What this task involves = What is the number of lines in the entries below that include the word "pelota"? Provide the number only.

════════════════════

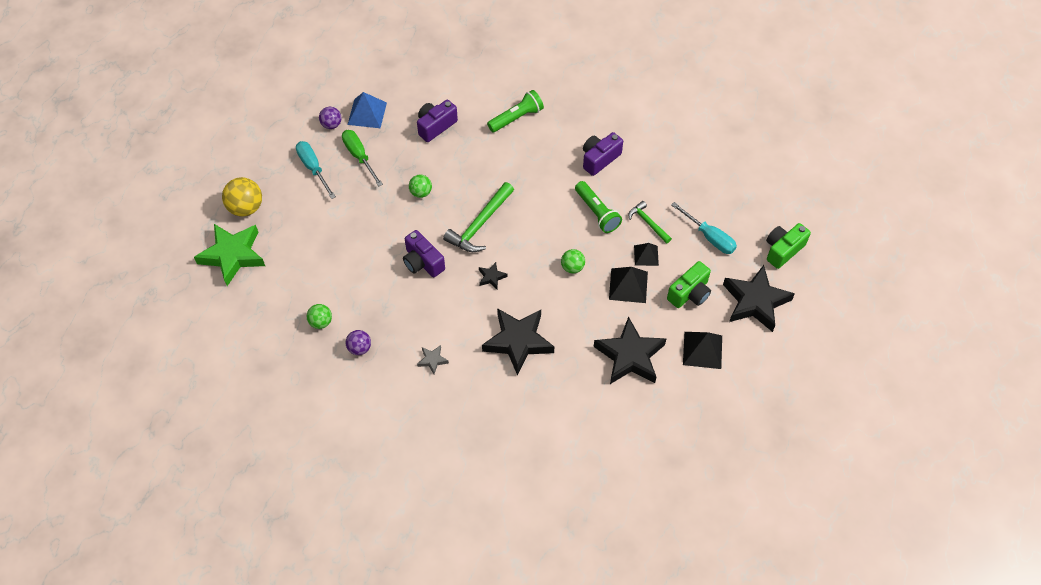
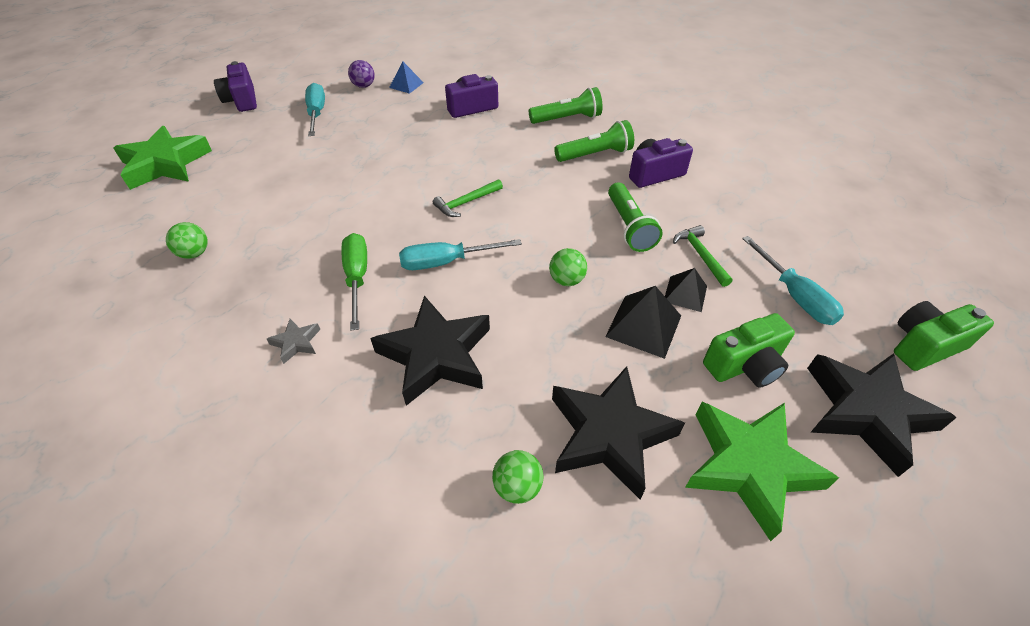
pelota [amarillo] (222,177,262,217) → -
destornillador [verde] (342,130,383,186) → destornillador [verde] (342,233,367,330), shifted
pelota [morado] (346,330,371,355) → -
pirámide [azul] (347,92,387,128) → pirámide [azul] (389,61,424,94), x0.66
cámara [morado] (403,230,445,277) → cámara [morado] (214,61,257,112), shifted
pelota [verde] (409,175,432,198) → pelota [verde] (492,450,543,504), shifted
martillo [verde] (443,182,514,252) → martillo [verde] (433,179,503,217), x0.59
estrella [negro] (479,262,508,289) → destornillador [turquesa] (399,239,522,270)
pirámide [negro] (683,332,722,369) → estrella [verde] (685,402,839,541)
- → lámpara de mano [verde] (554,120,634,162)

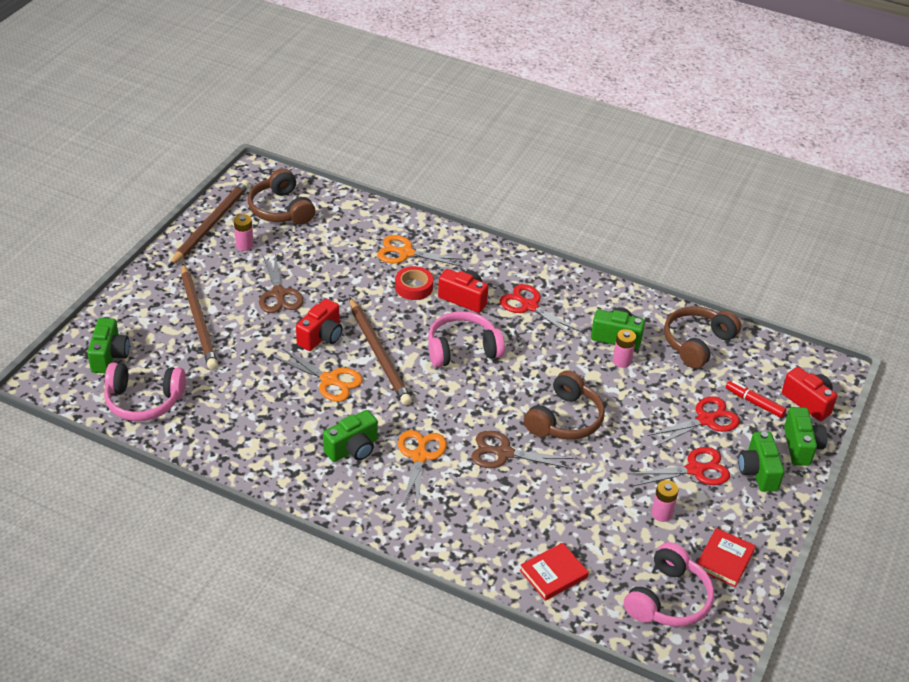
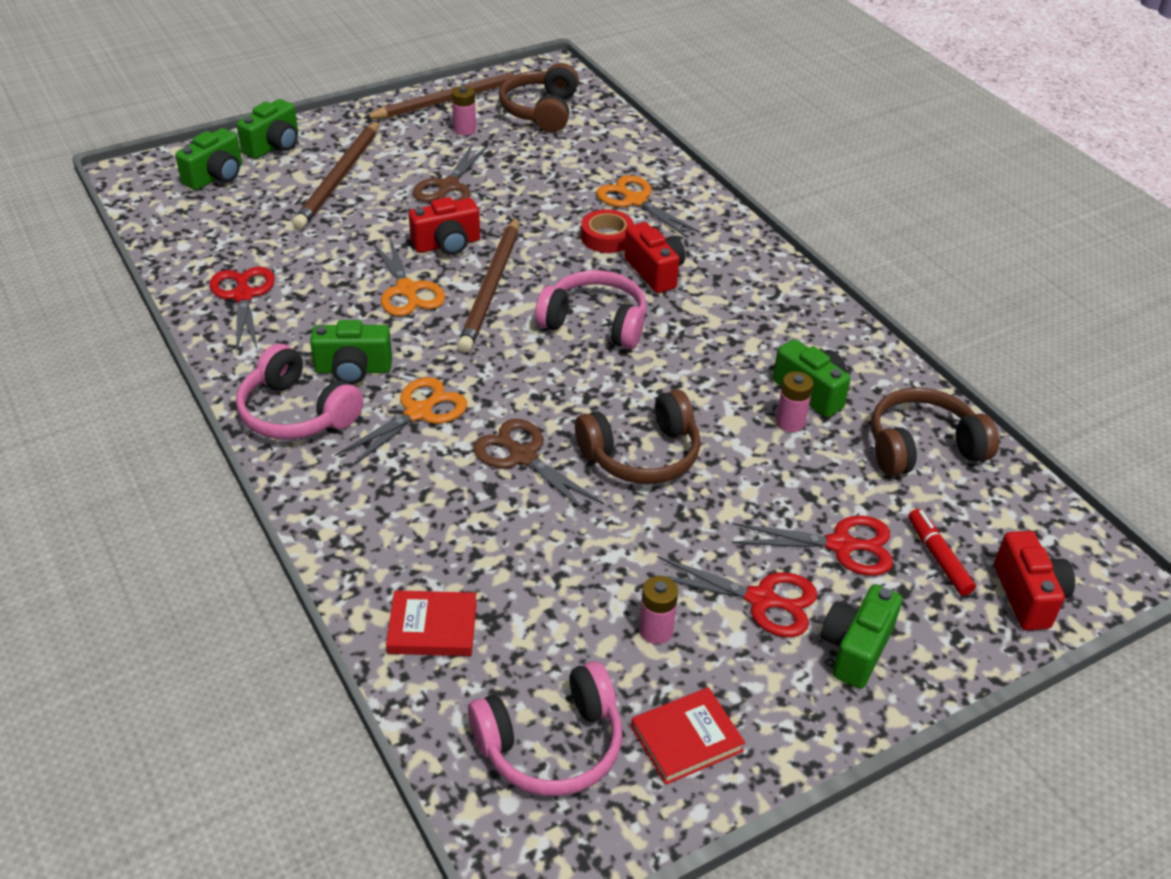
auriculares [rosa] (104,362,186,421) → auriculares [rosa] (236,344,364,440), shifted
tijeras [rojo] (500,284,582,338) → tijeras [rojo] (210,267,275,352), shifted
cámara [verde] (784,407,827,466) → cámara [verde] (237,99,298,159), shifted

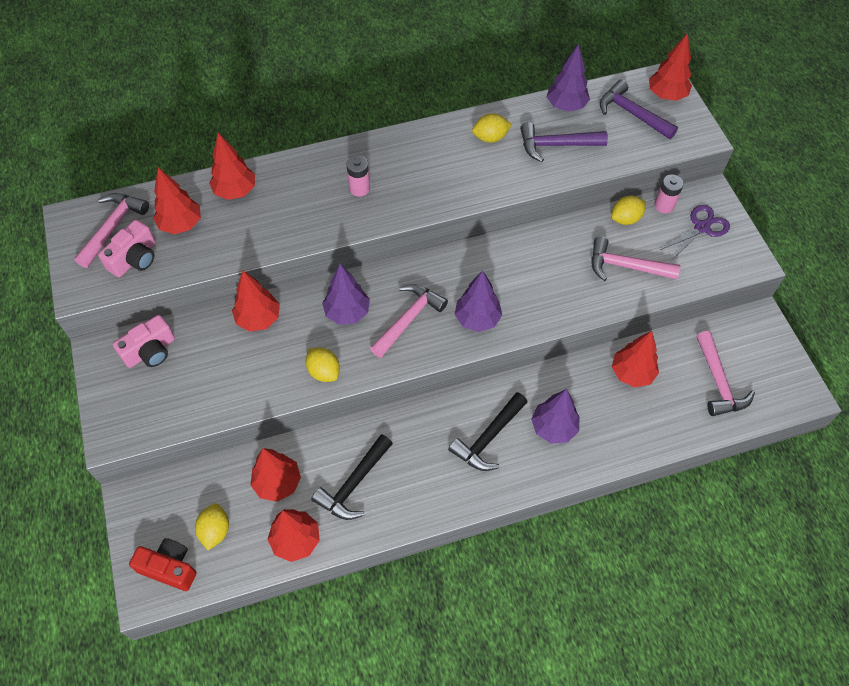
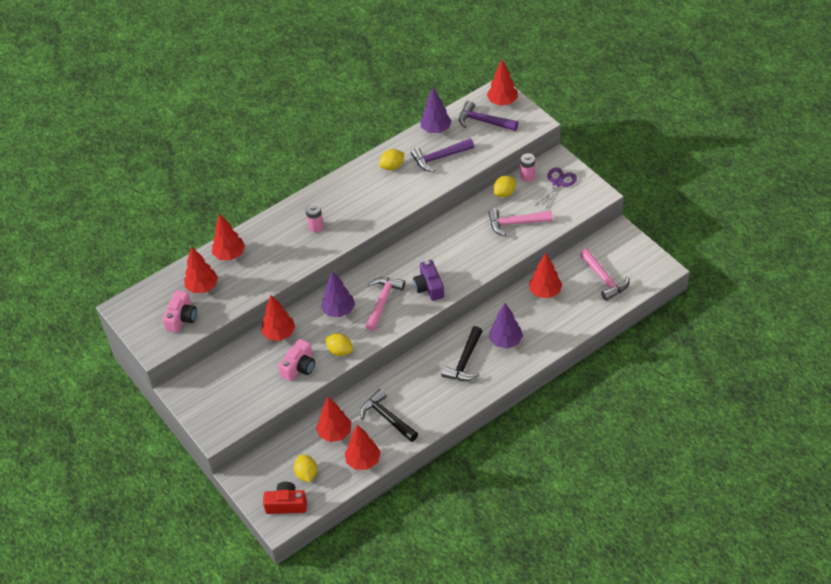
martillo [rosa] (74,193,149,268) → -
cámara [rosa] (113,315,175,368) → cámara [rosa] (278,339,315,381), shifted
martillo [negro] (311,434,393,520) → martillo [negro] (360,389,418,442), 120 degrees clockwise
árbol [morado] (454,270,502,332) → cámara [morado] (413,260,444,301)

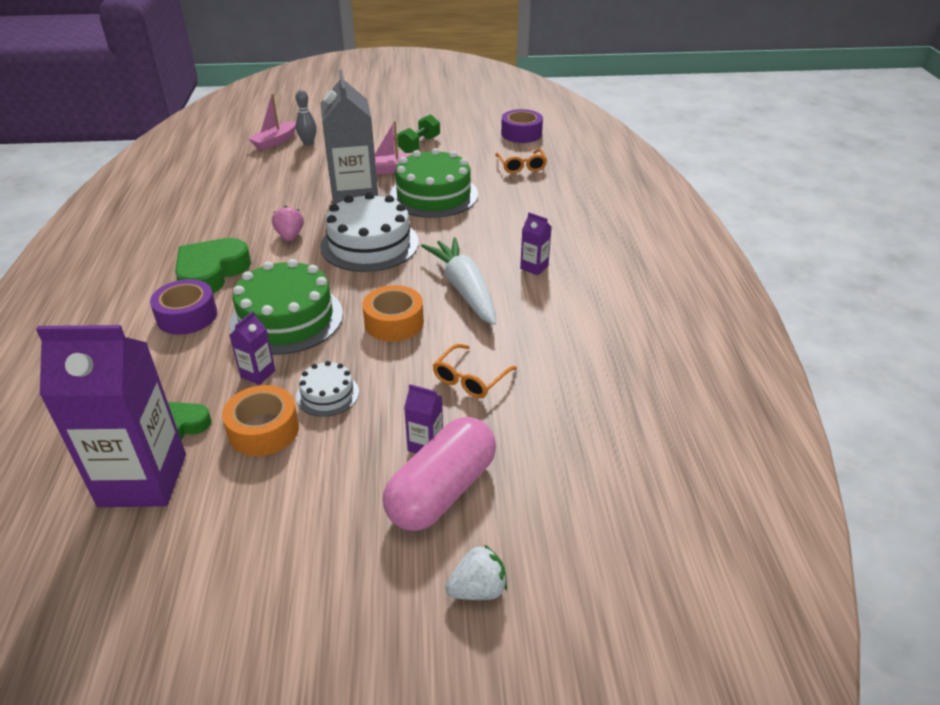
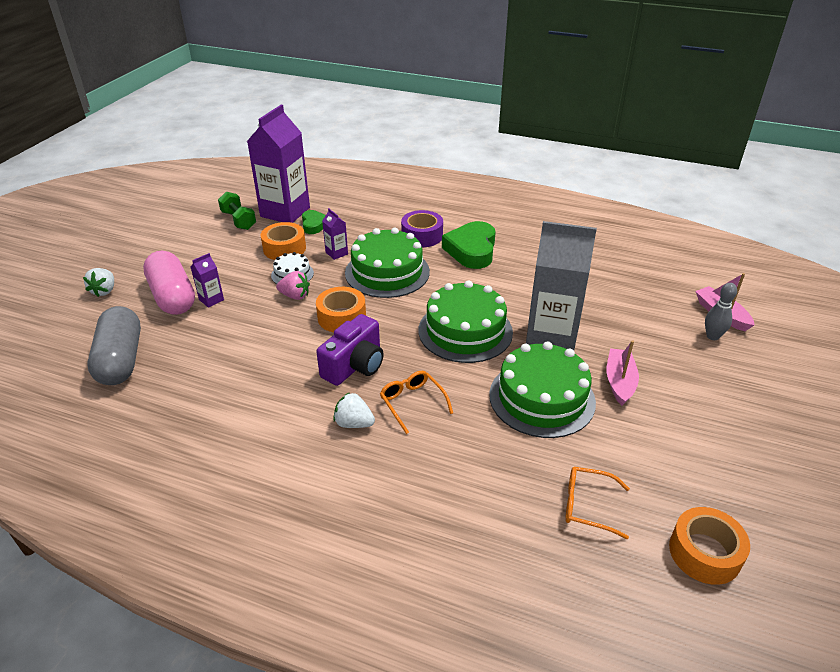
corazón [verde] (175,238,251,293) → corazón [verde] (442,221,496,269), 135 degrees counterclockwise
fresa [rosa] (272,206,304,241) → fresa [rosa] (276,271,310,300), shifted
tarta [blanco] (320,192,419,272) → tarta [verde] (419,280,513,363)
mancuerna [verde] (397,114,440,153) → mancuerna [verde] (218,192,256,230), shifted
zanahoria [blanco] (421,237,496,325) → cámara [morado] (316,314,384,386)
gafas [naranja] (433,344,517,398) → gafas [naranja] (380,371,453,434), shifted
cinta adhesiva [morado] (501,109,543,143) → cinta adhesiva [naranja] (669,507,750,585)
cartón de leche [morado] (520,212,552,275) → fresa [blanco] (333,392,375,428)
- → cápsula [gris] (88,306,141,385)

════════════════════

Response below = 3